── Source records ──

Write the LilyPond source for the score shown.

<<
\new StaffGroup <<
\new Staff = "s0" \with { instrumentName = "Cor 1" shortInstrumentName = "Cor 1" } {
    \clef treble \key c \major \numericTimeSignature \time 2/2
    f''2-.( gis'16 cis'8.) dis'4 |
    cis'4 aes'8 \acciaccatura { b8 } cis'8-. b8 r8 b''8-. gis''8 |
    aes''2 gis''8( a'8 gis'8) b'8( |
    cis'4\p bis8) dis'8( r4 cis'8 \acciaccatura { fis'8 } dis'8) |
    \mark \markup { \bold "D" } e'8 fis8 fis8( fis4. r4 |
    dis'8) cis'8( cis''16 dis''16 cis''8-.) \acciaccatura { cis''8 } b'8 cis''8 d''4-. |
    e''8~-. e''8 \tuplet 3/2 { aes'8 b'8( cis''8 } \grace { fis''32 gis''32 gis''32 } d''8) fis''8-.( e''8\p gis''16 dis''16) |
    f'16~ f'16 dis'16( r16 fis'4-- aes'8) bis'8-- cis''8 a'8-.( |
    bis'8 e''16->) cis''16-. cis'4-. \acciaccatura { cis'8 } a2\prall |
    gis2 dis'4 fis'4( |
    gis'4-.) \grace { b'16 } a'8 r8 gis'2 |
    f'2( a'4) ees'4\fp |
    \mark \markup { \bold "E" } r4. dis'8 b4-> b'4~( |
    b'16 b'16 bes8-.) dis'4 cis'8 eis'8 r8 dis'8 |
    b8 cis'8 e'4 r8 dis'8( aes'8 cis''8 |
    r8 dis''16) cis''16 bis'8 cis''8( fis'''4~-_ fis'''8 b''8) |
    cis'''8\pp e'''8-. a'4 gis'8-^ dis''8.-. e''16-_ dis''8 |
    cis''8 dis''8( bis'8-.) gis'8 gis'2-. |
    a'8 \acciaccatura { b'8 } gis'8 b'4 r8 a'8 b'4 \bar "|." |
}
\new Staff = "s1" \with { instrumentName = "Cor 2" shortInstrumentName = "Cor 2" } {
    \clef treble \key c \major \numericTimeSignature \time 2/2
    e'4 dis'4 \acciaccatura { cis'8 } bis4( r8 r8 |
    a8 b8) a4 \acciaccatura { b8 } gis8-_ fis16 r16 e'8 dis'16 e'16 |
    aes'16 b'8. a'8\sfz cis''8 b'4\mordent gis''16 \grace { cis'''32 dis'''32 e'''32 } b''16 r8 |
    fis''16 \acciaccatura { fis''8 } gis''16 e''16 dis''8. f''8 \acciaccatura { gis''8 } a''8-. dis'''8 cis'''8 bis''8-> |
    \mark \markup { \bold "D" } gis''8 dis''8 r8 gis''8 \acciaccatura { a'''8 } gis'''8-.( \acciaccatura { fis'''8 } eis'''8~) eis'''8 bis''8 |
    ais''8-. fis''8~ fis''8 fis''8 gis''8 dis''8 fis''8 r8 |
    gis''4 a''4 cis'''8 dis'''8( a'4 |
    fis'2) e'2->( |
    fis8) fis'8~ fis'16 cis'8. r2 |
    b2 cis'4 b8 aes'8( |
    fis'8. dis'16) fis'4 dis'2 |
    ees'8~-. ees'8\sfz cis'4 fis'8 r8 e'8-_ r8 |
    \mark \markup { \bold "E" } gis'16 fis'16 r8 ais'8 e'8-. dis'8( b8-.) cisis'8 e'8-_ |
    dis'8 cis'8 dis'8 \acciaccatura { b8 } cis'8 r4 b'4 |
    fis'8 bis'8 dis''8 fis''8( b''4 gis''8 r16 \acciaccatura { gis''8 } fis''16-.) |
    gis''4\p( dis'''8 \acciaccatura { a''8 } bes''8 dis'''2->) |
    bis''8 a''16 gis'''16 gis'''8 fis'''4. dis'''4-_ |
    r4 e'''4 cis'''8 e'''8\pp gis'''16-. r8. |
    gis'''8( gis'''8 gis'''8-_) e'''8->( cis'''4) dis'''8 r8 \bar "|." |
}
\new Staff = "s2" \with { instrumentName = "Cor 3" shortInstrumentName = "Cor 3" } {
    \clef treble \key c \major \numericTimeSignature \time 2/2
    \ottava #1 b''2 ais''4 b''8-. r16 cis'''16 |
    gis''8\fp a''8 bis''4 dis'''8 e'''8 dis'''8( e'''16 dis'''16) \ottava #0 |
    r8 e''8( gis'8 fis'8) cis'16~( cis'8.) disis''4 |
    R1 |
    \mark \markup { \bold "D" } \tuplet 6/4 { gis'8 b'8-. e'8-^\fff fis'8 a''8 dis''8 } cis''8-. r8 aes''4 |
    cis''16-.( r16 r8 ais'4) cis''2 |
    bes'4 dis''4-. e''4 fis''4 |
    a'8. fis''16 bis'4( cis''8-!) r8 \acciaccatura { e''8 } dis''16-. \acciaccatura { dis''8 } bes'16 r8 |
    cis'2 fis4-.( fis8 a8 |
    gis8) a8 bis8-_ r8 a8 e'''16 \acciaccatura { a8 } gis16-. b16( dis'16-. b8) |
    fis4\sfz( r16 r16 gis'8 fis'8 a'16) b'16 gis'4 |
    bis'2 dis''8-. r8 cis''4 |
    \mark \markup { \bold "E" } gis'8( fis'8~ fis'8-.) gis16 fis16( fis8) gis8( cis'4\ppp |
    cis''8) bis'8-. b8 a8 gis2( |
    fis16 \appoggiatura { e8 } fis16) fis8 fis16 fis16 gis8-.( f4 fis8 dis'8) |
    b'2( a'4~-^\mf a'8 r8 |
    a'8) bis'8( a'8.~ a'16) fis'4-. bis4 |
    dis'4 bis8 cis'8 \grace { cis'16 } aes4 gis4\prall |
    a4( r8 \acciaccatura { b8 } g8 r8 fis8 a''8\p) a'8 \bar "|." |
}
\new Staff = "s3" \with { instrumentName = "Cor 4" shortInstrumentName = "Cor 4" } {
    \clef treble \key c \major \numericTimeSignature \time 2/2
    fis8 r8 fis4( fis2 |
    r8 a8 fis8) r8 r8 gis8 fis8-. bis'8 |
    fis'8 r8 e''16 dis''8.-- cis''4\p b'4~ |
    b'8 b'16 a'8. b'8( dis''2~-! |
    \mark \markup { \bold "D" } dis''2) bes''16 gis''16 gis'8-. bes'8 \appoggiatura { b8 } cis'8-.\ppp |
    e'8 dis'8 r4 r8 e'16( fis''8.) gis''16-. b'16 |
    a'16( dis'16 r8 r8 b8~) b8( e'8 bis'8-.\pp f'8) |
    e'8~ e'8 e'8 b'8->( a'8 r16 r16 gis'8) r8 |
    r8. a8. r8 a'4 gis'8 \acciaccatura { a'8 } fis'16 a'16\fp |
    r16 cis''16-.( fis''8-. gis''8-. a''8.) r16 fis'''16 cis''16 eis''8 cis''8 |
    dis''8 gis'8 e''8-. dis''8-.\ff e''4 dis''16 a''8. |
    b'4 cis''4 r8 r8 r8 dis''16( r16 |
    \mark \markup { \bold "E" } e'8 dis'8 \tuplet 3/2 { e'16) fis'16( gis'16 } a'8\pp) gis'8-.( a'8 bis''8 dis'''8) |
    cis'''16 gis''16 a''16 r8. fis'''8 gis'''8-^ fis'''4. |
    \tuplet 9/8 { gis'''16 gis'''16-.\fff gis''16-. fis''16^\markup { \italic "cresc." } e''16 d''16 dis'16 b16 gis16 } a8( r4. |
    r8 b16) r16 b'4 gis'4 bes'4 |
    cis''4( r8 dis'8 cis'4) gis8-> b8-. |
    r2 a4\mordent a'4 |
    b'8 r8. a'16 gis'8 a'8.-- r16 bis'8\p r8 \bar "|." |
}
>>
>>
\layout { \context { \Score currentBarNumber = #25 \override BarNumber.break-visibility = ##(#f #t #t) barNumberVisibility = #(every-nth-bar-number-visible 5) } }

───

Short exercise: Tally the lines of the records that contain the string "prall", and give only the number.

Answer to this problem: 2